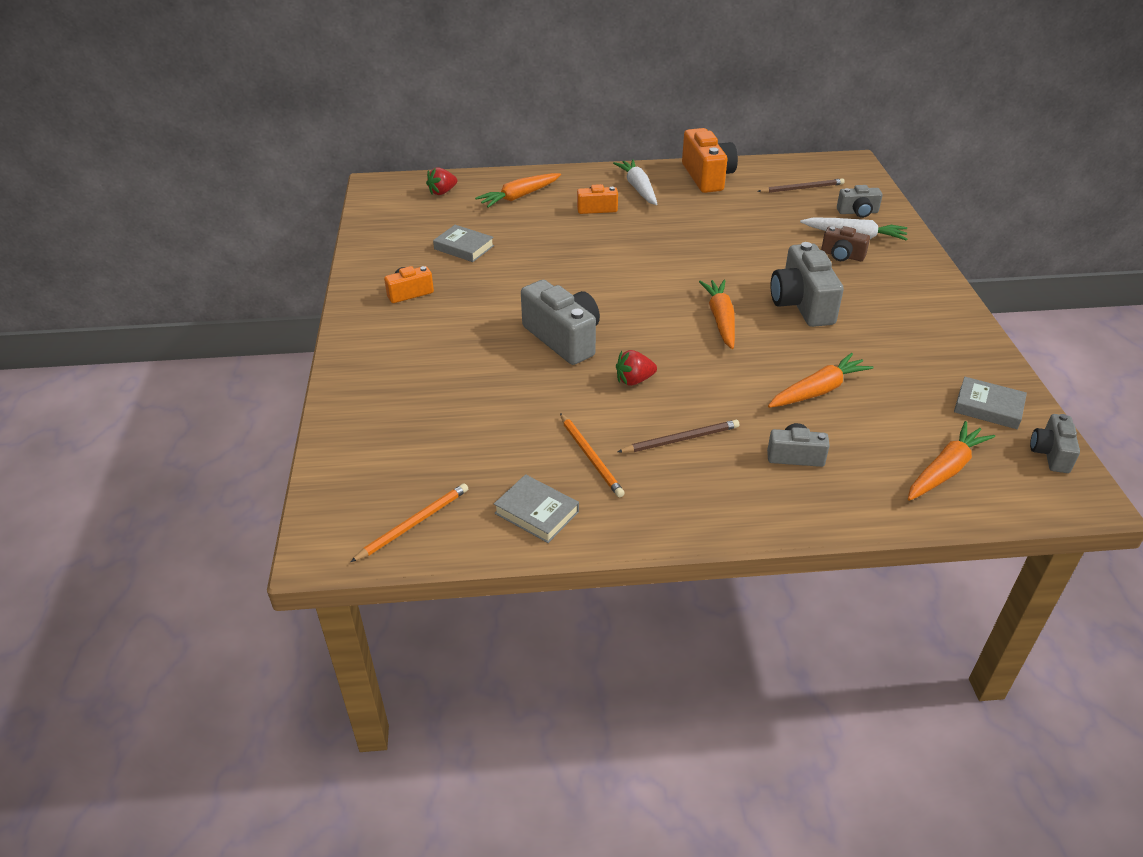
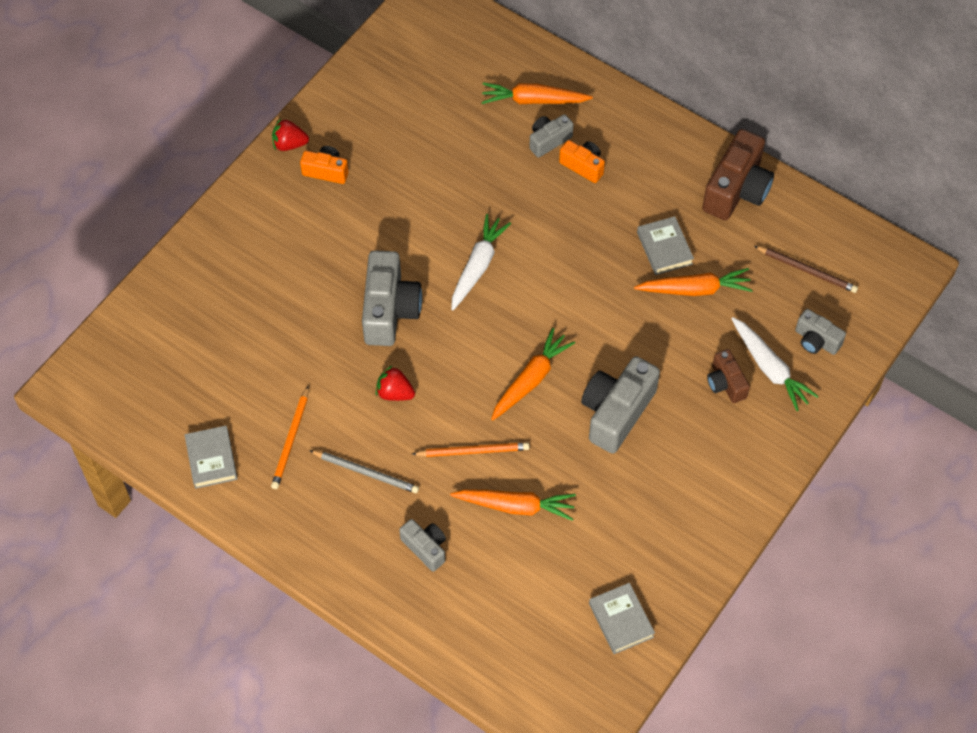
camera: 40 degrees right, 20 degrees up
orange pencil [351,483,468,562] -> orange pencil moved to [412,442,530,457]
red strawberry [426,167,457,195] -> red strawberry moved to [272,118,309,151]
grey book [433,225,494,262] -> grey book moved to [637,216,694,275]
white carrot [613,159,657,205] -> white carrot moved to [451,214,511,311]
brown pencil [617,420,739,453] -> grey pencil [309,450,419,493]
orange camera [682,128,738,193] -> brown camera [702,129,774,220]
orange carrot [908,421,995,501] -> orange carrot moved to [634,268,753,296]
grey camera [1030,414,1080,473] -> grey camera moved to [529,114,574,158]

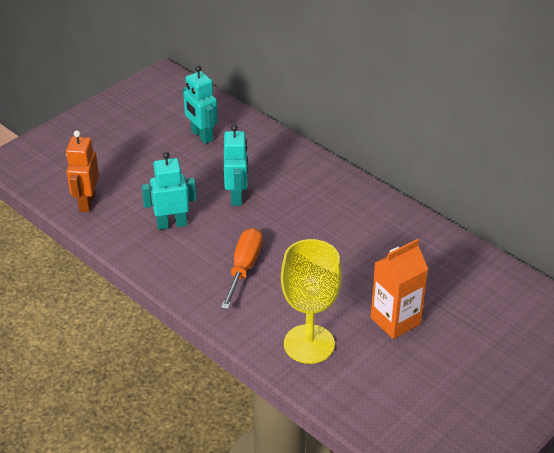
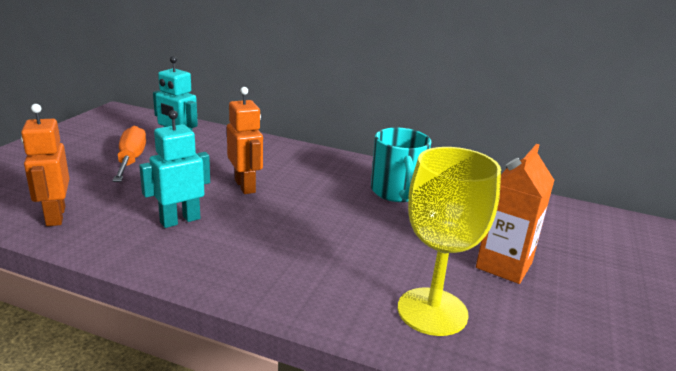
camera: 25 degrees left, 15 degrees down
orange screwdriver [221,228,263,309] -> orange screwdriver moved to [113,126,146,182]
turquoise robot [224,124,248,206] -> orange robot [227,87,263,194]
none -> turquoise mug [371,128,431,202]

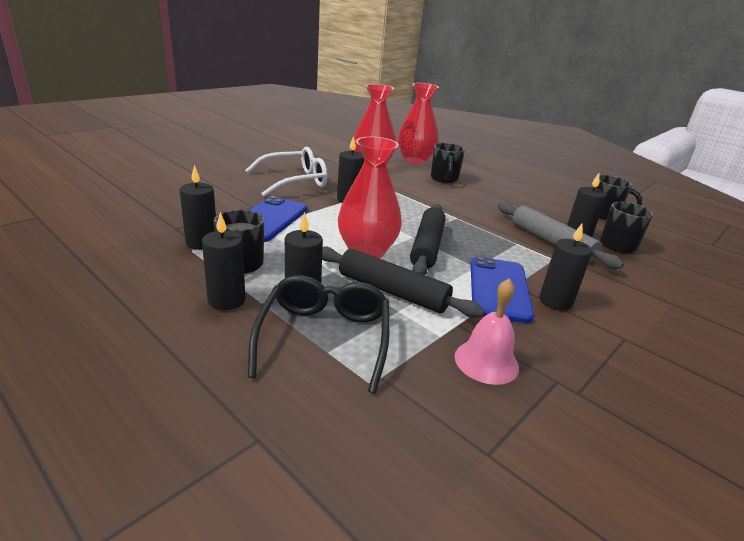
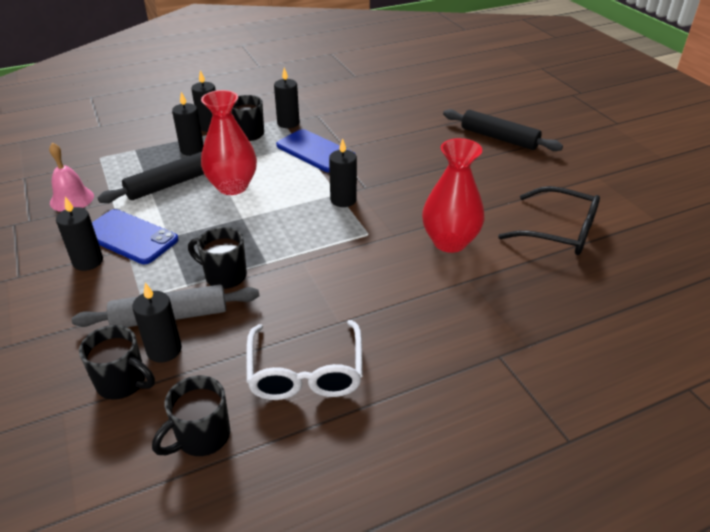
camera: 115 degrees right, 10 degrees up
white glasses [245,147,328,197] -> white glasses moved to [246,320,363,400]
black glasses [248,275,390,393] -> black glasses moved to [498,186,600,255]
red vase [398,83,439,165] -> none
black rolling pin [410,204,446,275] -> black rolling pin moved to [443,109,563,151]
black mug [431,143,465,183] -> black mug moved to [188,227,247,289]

--

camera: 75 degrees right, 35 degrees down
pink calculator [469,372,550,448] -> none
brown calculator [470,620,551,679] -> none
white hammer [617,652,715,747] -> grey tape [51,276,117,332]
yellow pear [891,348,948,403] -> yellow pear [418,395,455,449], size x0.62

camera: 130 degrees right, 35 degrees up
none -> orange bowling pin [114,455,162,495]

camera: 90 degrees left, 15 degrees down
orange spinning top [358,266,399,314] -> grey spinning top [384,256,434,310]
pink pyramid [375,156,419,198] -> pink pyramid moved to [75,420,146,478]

--

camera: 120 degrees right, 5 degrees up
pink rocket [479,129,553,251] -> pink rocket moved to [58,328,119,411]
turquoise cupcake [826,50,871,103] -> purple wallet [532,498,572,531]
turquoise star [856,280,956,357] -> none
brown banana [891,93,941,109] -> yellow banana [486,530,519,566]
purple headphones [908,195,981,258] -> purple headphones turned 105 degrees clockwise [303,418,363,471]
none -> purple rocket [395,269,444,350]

Action item | Every line of the listing that includes the word "glasses" must be copied.

Problem solution |
white glasses [245,147,328,197] -> white glasses moved to [246,320,363,400]
black glasses [248,275,390,393] -> black glasses moved to [498,186,600,255]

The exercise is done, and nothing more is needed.